Task to complete
Recast the lines from the one containing "Who is shorter, matte" through the end of the records as a Markdown table with the columns Row and Line, omitting blank lines.

[Extracted records]
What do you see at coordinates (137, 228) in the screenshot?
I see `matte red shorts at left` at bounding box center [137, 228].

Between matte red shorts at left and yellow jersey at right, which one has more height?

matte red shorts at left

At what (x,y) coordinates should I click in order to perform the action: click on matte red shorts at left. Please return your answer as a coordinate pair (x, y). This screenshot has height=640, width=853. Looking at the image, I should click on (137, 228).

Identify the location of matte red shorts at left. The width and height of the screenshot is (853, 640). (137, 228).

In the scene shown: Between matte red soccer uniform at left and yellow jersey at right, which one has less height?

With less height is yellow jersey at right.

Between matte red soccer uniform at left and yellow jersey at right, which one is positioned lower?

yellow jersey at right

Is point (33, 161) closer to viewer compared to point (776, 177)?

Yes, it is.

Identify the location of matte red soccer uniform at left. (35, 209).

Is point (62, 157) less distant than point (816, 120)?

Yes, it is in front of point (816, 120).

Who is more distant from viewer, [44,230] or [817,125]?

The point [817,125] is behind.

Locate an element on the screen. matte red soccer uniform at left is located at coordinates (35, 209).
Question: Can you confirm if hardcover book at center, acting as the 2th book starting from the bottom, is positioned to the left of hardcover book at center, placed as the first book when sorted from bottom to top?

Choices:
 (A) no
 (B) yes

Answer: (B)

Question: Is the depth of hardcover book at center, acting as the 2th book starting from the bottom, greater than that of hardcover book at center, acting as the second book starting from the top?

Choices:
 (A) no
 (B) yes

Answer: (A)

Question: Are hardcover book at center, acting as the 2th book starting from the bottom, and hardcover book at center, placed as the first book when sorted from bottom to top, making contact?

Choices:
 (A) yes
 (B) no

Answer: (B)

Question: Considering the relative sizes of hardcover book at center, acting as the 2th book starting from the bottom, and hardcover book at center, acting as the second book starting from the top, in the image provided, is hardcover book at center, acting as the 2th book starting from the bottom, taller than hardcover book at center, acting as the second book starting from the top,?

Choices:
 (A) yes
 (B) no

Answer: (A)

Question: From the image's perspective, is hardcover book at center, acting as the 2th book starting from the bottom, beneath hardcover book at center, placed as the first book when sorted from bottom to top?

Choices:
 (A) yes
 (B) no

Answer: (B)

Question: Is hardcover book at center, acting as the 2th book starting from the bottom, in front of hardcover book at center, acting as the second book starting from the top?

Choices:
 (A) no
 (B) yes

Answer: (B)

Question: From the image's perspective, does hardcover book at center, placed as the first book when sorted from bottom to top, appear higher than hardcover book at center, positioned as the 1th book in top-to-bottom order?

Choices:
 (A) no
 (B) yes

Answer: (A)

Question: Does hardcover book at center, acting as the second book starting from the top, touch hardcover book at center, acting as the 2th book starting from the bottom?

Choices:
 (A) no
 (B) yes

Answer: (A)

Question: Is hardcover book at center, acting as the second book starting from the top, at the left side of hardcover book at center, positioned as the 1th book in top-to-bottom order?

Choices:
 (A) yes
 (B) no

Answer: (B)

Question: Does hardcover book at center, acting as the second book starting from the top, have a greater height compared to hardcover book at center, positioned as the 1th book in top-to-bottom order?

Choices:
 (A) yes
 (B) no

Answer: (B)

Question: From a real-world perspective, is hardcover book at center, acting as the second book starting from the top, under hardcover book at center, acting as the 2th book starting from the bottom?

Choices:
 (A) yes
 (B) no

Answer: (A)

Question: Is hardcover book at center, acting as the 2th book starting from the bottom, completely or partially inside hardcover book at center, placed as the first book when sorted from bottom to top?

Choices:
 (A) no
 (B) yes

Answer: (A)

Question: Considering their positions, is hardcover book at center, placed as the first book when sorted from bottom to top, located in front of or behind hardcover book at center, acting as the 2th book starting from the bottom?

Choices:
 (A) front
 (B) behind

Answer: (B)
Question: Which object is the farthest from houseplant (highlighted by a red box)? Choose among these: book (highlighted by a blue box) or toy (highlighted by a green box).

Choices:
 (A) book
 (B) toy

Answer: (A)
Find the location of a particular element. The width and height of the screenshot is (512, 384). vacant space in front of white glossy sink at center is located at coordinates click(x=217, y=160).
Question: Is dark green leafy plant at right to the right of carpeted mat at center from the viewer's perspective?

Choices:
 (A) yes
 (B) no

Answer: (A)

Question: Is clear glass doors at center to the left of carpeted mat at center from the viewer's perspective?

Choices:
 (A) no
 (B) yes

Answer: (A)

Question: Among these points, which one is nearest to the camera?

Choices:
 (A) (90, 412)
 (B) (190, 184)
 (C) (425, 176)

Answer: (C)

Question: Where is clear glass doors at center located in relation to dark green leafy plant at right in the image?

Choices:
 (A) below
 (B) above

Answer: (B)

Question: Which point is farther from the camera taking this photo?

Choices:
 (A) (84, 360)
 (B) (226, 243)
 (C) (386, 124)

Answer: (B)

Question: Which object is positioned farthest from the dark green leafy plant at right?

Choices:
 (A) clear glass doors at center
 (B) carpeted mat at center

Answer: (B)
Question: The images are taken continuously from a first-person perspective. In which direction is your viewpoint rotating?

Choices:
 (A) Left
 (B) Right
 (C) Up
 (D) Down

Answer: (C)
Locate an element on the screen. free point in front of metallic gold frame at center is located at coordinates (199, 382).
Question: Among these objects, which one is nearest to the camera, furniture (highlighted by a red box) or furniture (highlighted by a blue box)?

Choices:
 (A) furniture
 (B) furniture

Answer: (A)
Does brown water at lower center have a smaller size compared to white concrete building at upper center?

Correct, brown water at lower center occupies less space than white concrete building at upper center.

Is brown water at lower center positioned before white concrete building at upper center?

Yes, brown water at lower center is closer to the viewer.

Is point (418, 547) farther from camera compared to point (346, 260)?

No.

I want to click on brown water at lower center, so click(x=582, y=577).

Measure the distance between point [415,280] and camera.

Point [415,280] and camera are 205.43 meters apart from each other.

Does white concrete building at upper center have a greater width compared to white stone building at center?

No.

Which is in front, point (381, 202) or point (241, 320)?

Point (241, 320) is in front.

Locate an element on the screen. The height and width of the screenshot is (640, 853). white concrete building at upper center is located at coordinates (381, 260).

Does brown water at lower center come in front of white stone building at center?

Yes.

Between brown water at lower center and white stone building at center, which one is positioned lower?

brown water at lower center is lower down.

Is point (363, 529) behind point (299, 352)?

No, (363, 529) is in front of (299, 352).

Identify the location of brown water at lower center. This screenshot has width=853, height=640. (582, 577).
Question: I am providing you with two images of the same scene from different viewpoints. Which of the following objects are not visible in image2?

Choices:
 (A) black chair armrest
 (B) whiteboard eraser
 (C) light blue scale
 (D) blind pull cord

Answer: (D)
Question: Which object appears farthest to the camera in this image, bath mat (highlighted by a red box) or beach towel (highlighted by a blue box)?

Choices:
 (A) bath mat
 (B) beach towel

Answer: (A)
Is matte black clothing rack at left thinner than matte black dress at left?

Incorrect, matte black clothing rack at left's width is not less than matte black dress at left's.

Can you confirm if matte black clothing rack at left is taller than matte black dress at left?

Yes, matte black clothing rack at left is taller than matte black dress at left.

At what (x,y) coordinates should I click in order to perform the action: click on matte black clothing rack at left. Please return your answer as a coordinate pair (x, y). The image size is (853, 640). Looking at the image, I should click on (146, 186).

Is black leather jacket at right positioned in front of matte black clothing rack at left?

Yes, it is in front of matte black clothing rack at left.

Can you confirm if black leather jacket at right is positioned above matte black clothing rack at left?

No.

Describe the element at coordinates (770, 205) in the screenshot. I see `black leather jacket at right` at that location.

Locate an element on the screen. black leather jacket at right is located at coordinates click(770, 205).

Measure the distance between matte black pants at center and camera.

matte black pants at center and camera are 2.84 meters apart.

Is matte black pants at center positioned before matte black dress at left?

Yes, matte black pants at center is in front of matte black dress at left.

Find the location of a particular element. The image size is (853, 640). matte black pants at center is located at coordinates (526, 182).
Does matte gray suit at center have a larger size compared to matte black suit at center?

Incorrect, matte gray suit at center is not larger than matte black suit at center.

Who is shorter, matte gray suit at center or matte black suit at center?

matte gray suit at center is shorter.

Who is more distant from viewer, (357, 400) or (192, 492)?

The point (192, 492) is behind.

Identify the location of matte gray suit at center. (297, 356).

Answer box
| Row | Line |
|---|---|
| 1 | Who is shorter, matte gray suit at center or matte black suit at center? |
| 2 | matte gray suit at center is shorter. |
| 3 | Who is more distant from viewer, (357, 400) or (192, 492)? |
| 4 | The point (192, 492) is behind. |
| 5 | Identify the location of matte gray suit at center. (297, 356). |